→ TASK DESCRIPTION
Each of the entries should be retyped precisely as it appears.
• • • •
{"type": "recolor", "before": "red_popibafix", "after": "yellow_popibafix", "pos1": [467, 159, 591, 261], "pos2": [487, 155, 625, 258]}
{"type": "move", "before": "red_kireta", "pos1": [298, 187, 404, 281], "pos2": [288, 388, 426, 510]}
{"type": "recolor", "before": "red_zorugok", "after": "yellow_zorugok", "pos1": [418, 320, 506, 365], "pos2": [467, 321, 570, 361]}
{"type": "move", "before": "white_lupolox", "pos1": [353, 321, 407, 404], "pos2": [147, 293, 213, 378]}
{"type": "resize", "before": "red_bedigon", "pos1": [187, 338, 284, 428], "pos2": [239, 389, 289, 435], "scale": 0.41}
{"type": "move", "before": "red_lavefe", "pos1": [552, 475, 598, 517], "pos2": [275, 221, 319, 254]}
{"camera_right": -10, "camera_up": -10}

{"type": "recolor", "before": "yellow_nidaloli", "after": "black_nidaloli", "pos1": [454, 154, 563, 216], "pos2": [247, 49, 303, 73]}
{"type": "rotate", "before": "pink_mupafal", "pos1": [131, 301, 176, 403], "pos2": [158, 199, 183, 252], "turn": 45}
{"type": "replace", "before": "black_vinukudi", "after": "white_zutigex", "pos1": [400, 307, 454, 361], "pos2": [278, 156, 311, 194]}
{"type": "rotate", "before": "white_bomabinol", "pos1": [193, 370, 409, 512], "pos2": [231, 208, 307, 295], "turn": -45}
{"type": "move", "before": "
• • • •
→ EXERCISE RESPONSE
{"type": "recolor", "before": "red_popibafix", "after": "yellow_popibafix", "pos1": [467, 159, 591, 261], "pos2": [487, 155, 625, 258]}
{"type": "move", "before": "red_kireta", "pos1": [298, 187, 404, 281], "pos2": [288, 388, 426, 510]}
{"type": "recolor", "before": "red_zorugok", "after": "yellow_zorugok", "pos1": [418, 320, 506, 365], "pos2": [467, 321, 570, 361]}
{"type": "move", "before": "white_lupolox", "pos1": [353, 321, 407, 404], "pos2": [147, 293, 213, 378]}
{"type": "resize", "before": "red_bedigon", "pos1": [187, 338, 284, 428], "pos2": [239, 389, 289, 435], "scale": 0.41}
{"type": "move", "before": "red_lavefe", "pos1": [552, 475, 598, 517], "pos2": [275, 221, 319, 254]}
{"camera_right": -10, "camera_up": -10}

{"type": "recolor", "before": "yellow_nidaloli", "after": "black_nidaloli", "pos1": [454, 154, 563, 216], "pos2": [247, 49, 303, 73]}
{"type": "rotate", "before": "pink_mupafal", "pos1": [131, 301, 176, 403], "pos2": [158, 199, 183, 252], "turn": 45}
{"type": "replace", "before": "black_vinukudi", "after": "white_zutigex", "pos1": [400, 307, 454, 361], "pos2": [278, 156, 311, 194]}
{"type": "rotate", "before": "white_bomabinol", "pos1": [193, 370, 409, 512], "pos2": [231, 208, 307, 295], "turn": -45}
{"type": "move", "before": "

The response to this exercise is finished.